# Exercise
Copy each line from the listing below where the word "right" shows up.

# Data records
BEGIN

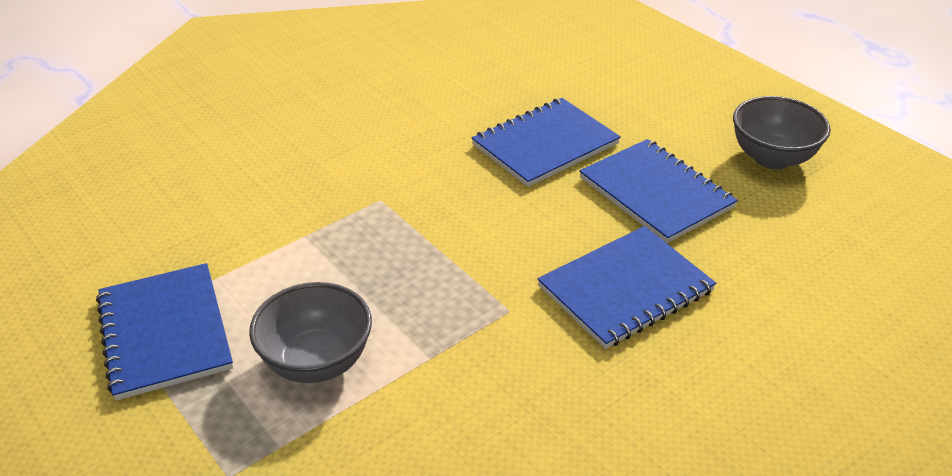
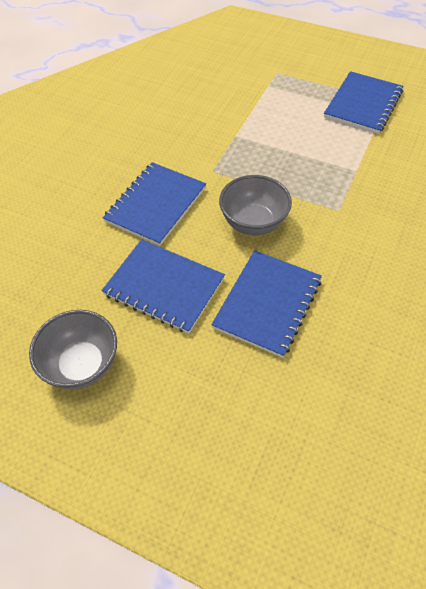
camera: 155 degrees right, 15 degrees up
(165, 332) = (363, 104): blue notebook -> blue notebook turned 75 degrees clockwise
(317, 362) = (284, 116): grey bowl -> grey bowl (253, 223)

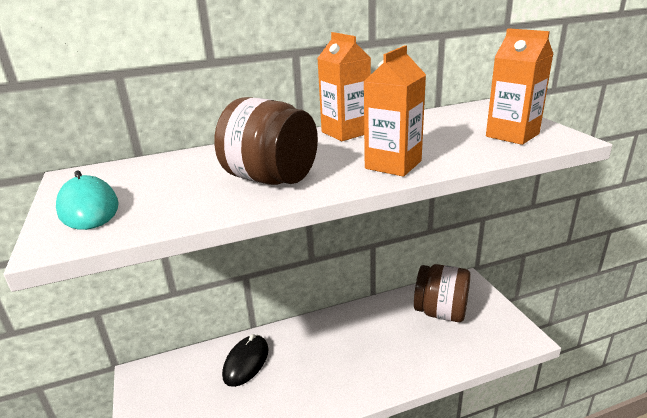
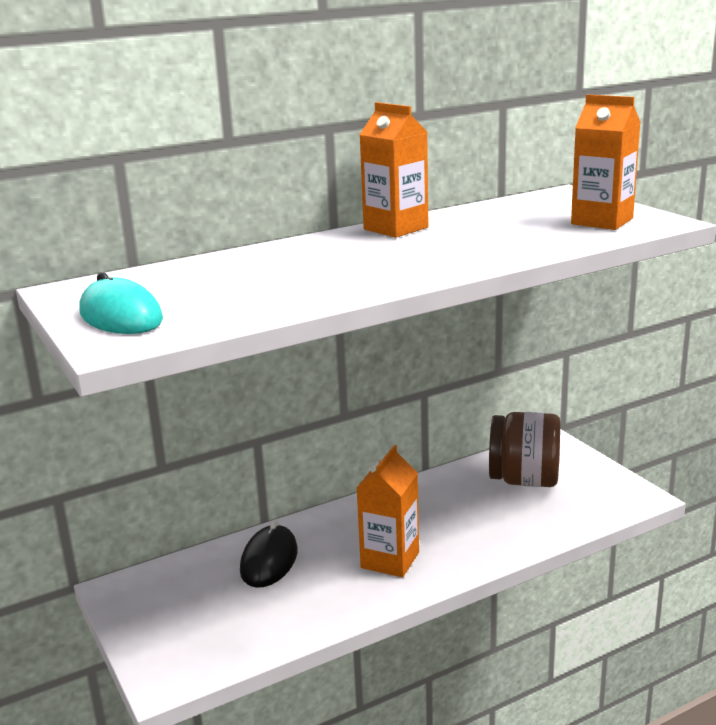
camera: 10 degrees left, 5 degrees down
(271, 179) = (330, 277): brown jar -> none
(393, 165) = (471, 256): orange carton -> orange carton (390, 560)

END
BEGIN

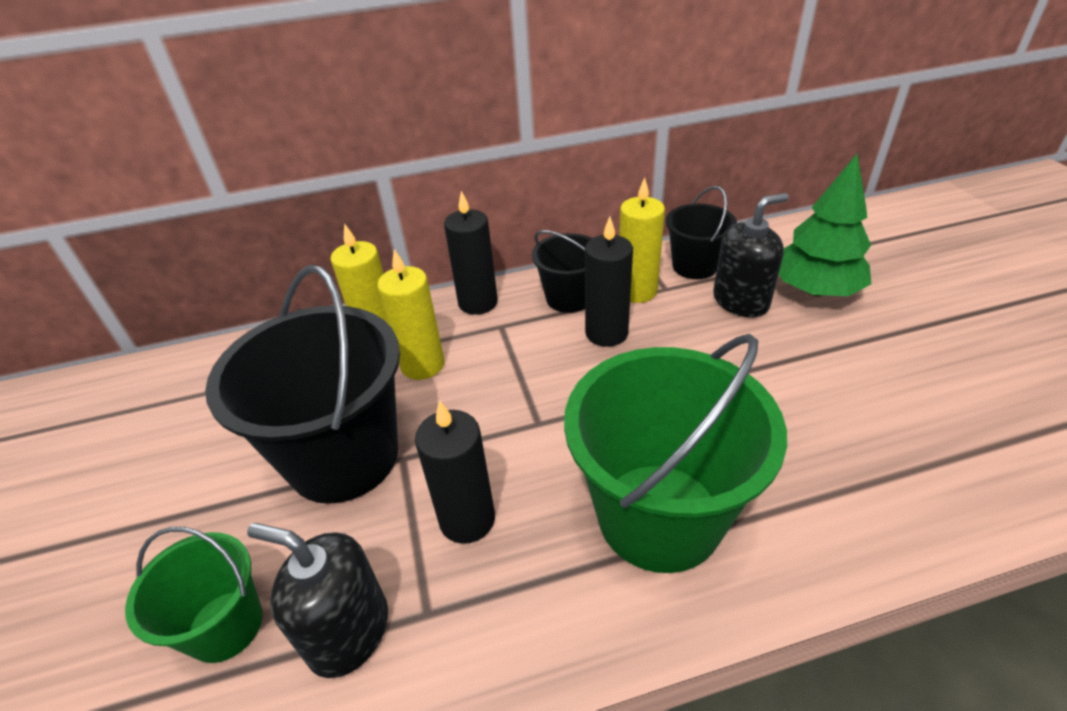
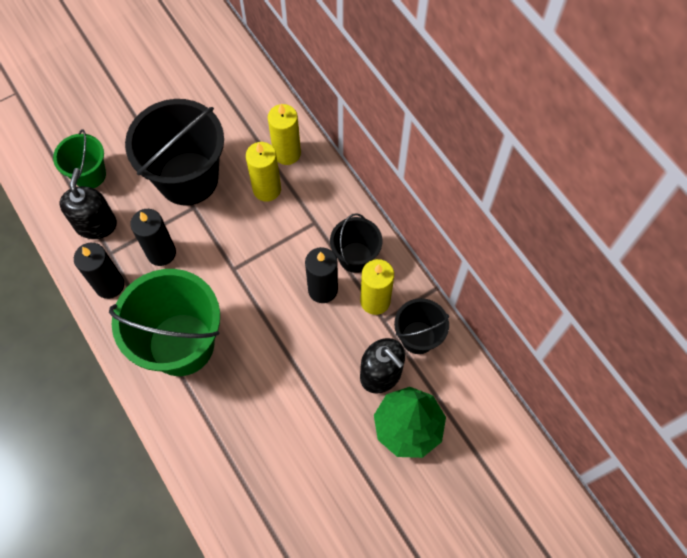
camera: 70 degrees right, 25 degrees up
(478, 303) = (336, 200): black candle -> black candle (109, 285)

END

# Solution
camera: 155 degrees right, 15 degrees up
camera: 70 degrees right, 25 degrees up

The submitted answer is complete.